### What is expected
What is needed is every line of the data that includes the word "blue". Please copy each one.

### Data
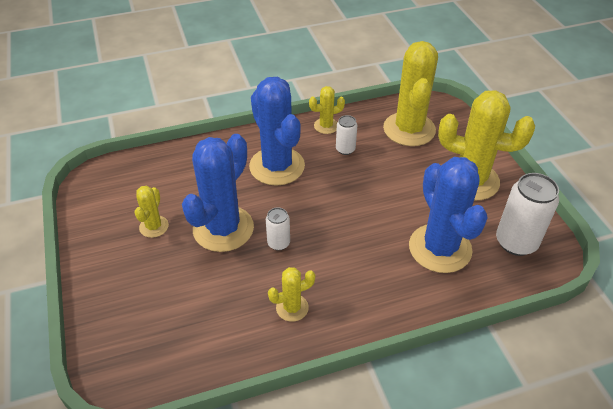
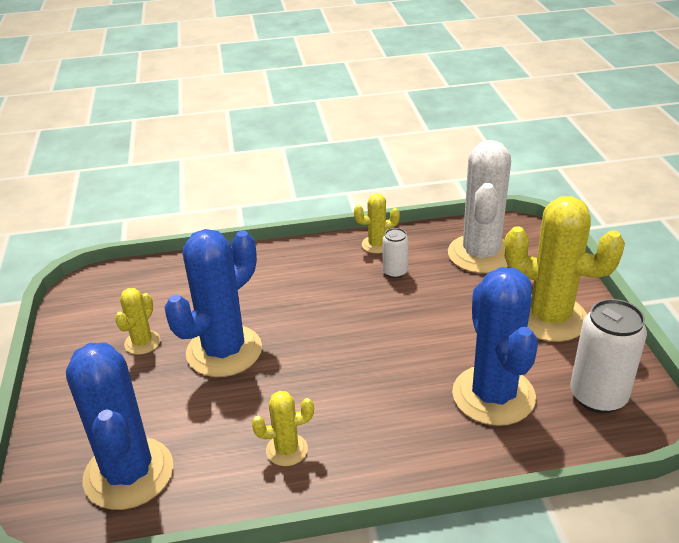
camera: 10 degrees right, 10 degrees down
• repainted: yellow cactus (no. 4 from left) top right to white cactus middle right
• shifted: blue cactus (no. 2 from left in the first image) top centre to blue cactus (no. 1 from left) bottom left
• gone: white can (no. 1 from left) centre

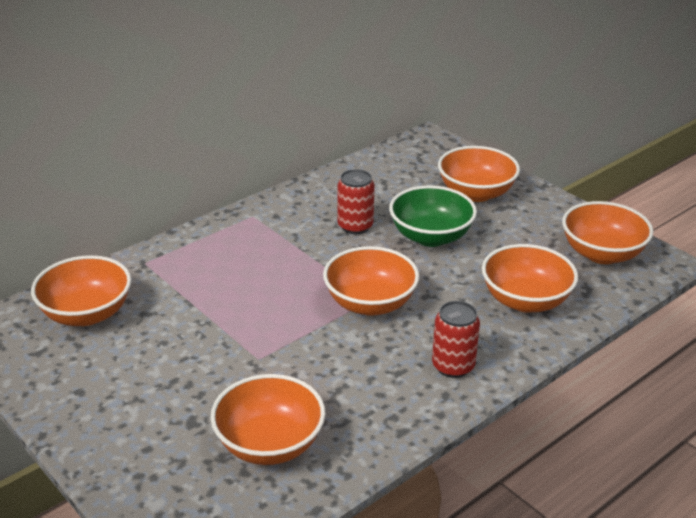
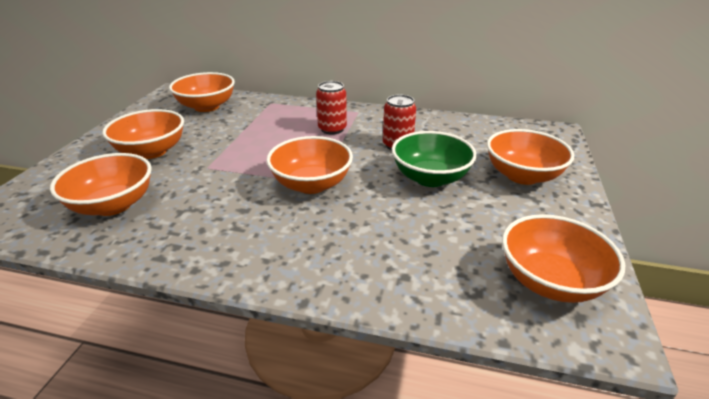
camera: 55 degrees right, 0 degrees up
• shifted: orange bowl (no. 5 from left in the first image) middle right to orange bowl (no. 2 from left) middle left
• shifted: red can (no. 2 from left in the first image) centre to red can (no. 1 from left) top centre

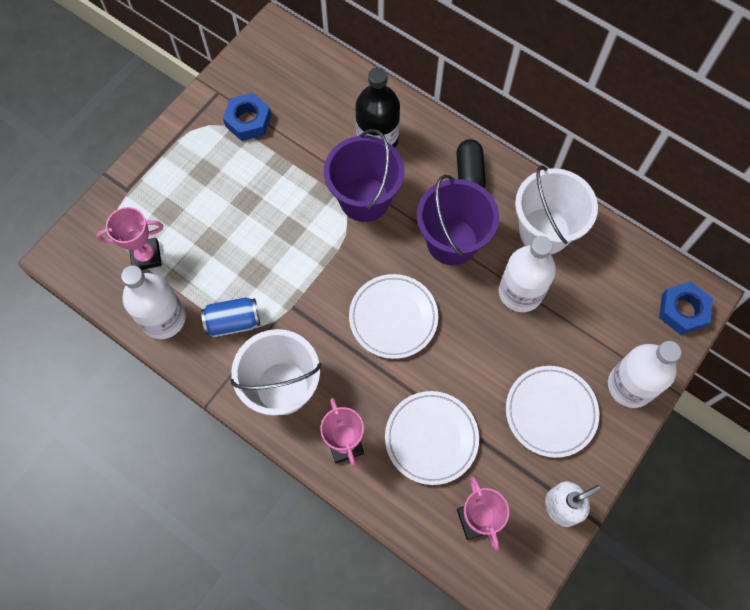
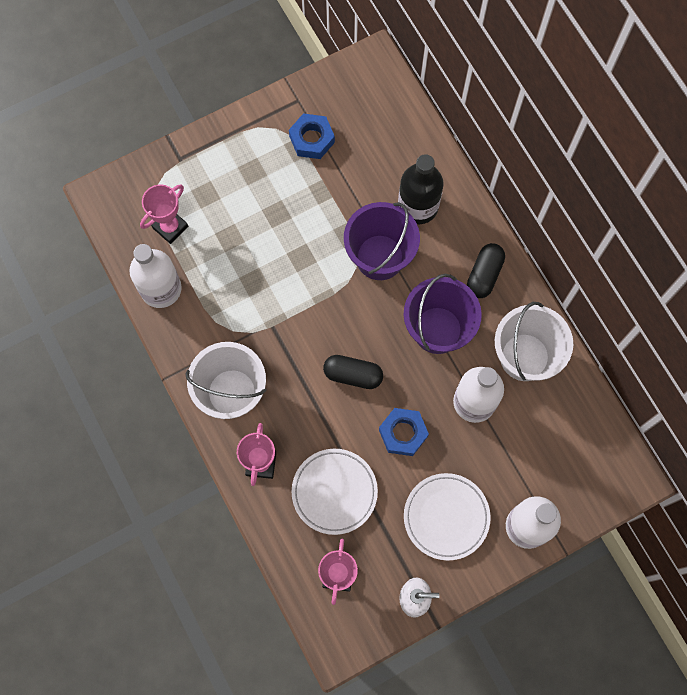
camera: 25 degrees right, 5 degrees up
• rotated: pink trophy (no. 1 from left) middle left = top left 60 degrees counterclockwise
• swapped: white plate (no. 1 from left) centre to black capsule (no. 1 from left) centre
• shifted: blue nut (no. 2 from left) middle right to centre
• gone: blue can middle left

### Answer to this task
• shifted: blue cactus (no. 2 from left in the first image) top centre to blue cactus (no. 1 from left) bottom left
• shifted: blue nut (no. 2 from left) middle right to centre
• gone: blue can middle left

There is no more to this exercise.